### EXERCISE DETAILS
Copy out exactly each line from the line with "BT1: HC-06 -> HM-10" through the last line of the material below.

### RECORDS FOR THE TASK
........

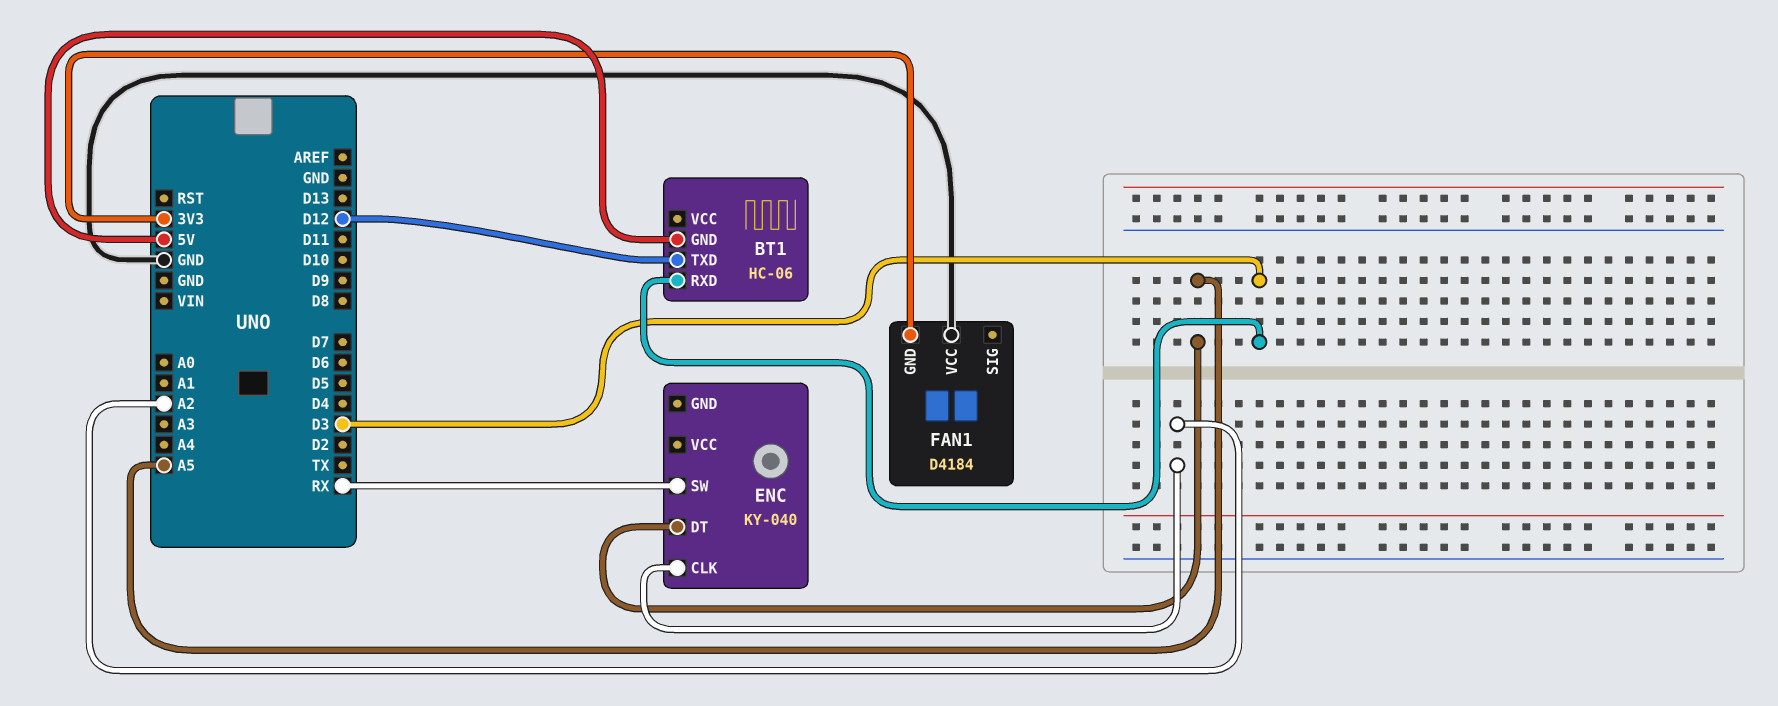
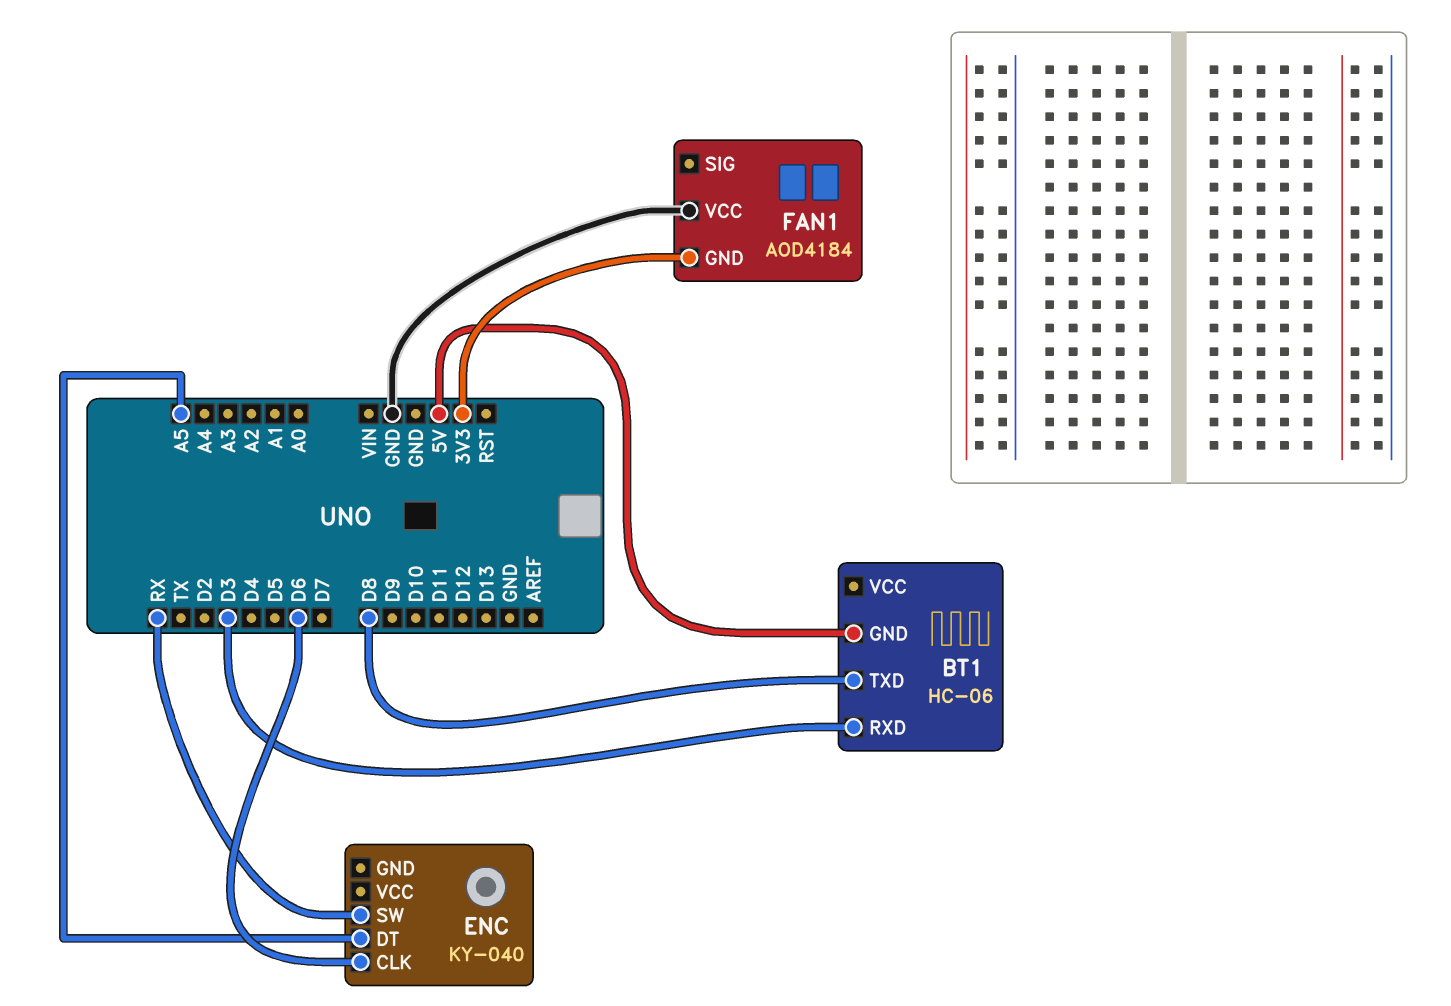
BT1 pin TXD: D12 -> D8
ENC pin CLK: A2 -> D6
FAN1: D4184 -> AOD4184

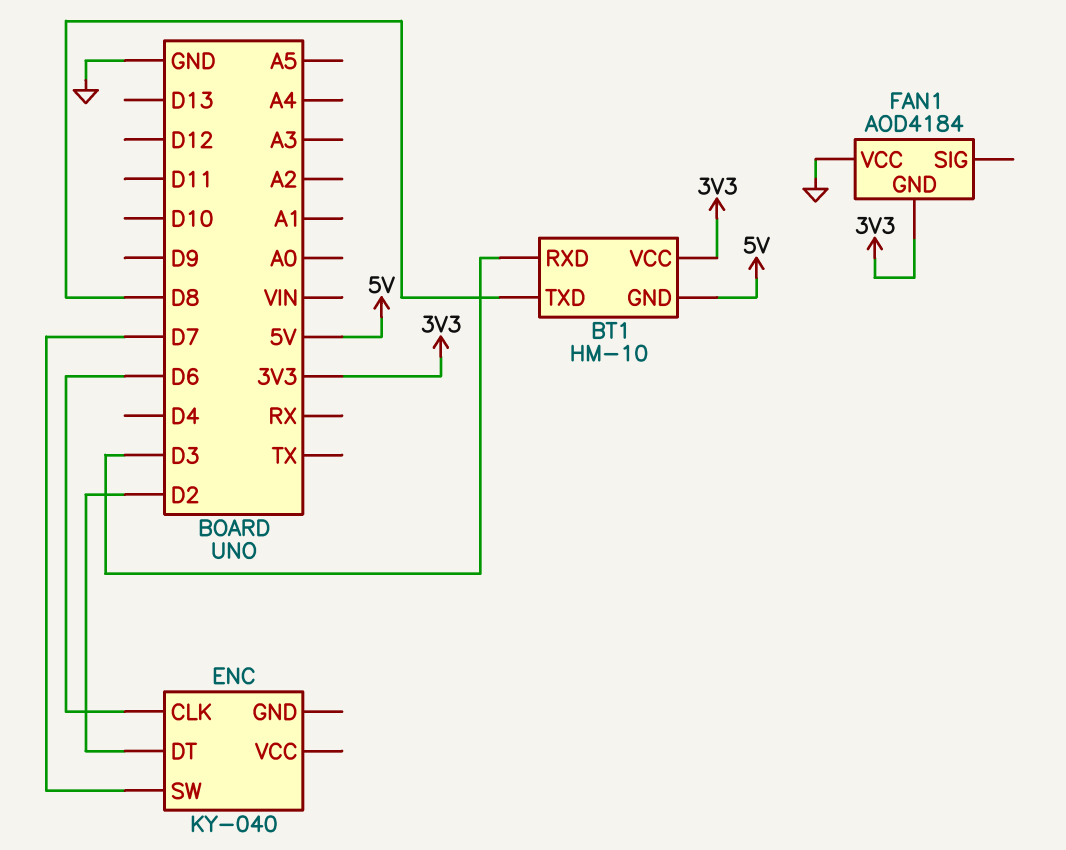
BT1: HC-06 -> HM-10
BT1 pin VCC: none -> 3V3
ENC pin DT: A5 -> D2
ENC pin SW: RX -> D7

........

### RESPONSE AREA
BT1: HC-06 -> HM-10
BT1 pin VCC: none -> 3V3
ENC pin DT: A5 -> D2
ENC pin SW: RX -> D7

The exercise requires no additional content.